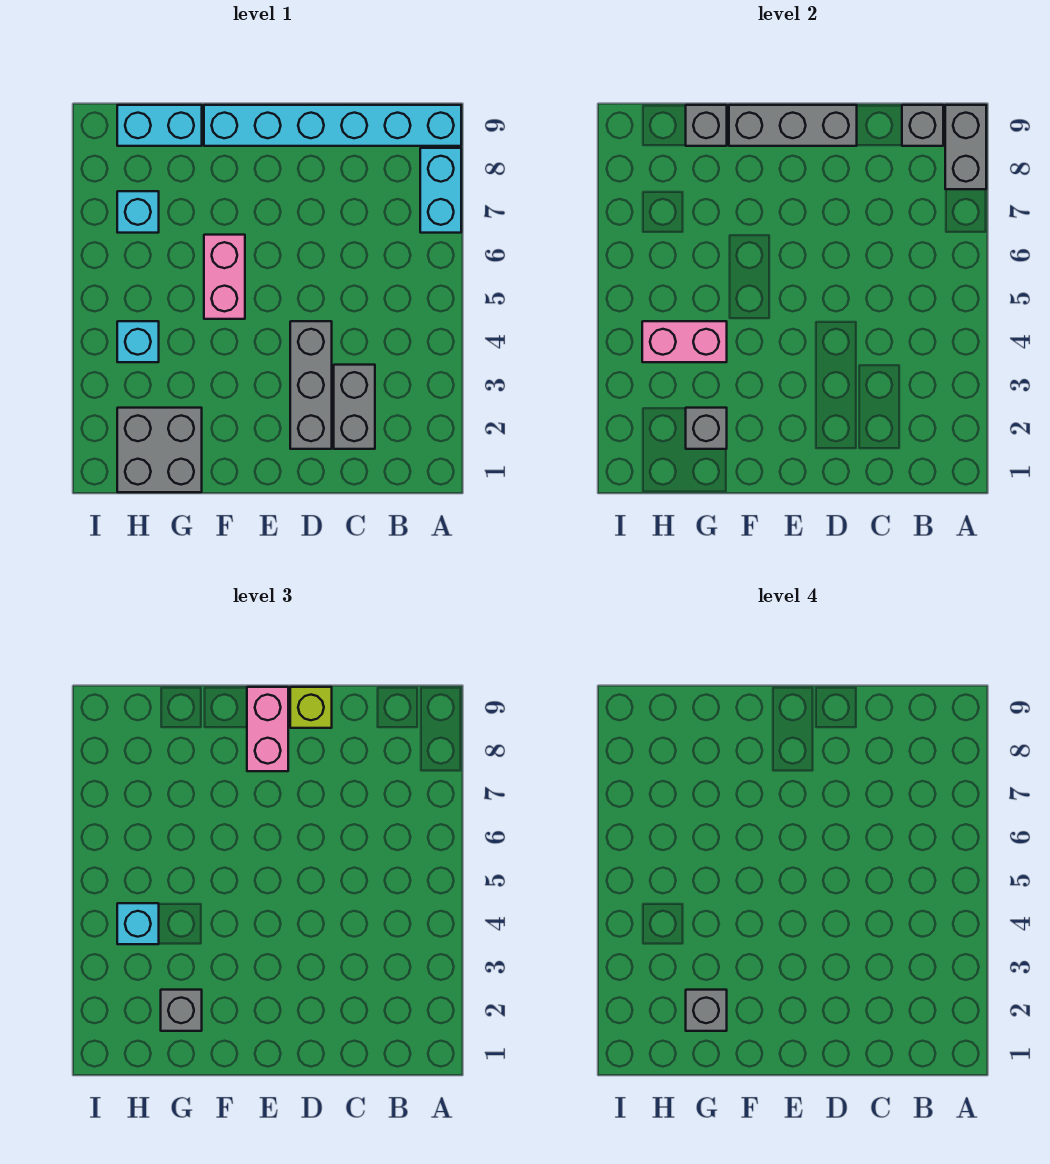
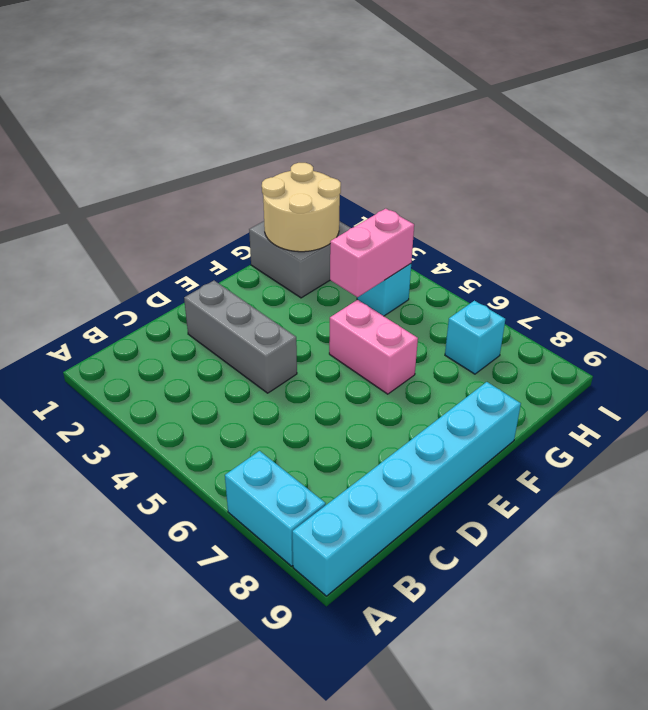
tan round brick G1:H2 level 2 -> grey brick G2 level 2
none -> grey brick C2:C3 level 1
none -> cyan brick G9:H9 level 1
none -> grey brick A8:A9 level 2

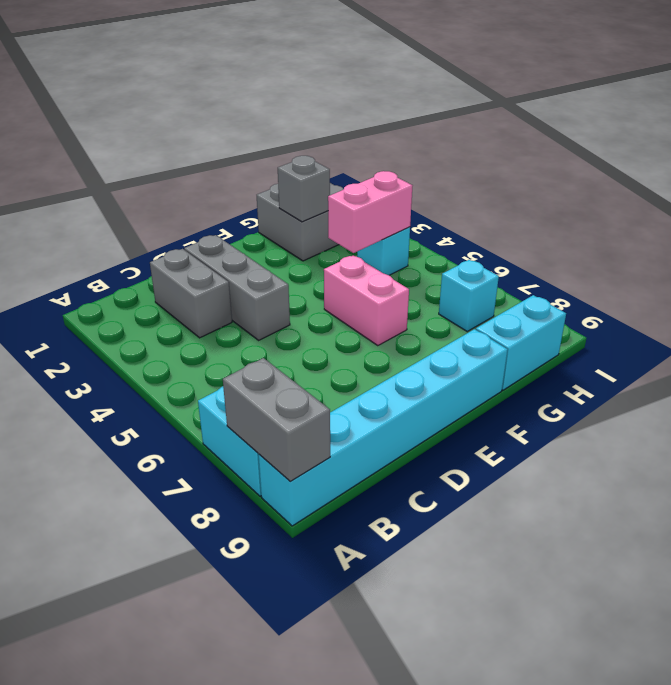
none -> grey brick B9 level 2
none -> grey brick D9:F9 level 2
none -> grey brick G9 level 2

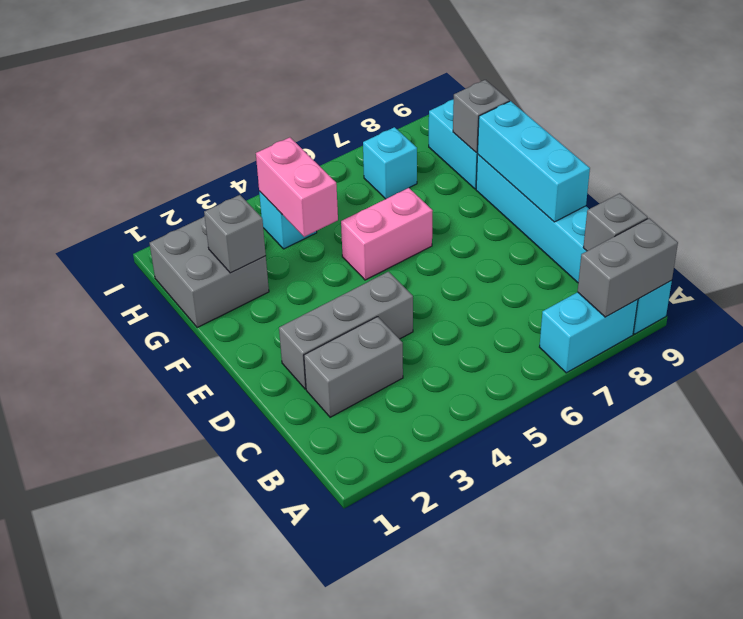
cyan brick D9:F9 level 2 -> grey brick D9:F9 level 2
none -> lime brick D9 level 3
none -> pink brick E8:E9 level 3
none -> grey brick G2 level 3

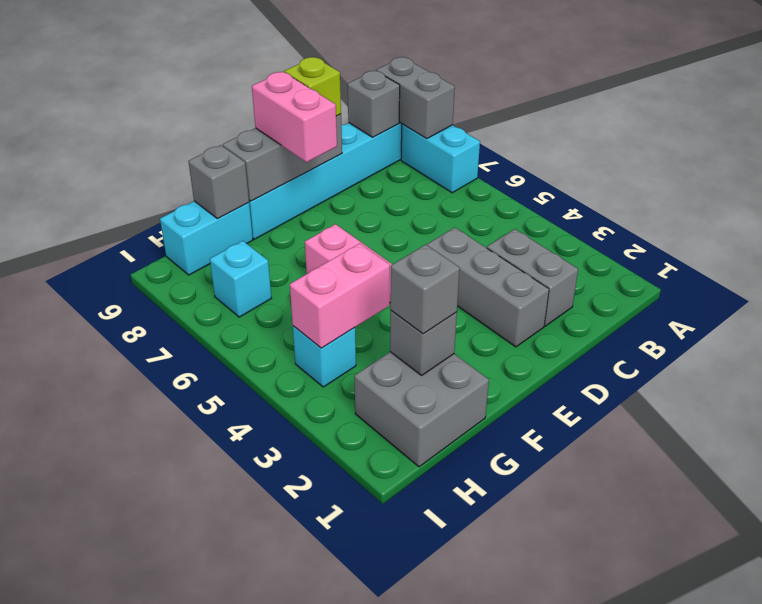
none -> cyan brick H4 level 3
none -> grey brick G2 level 4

__What to work on__: Where the word "cyan" appears in a line of the listing, that line is counted once; give the total alone.

__Result of the exercise__: 3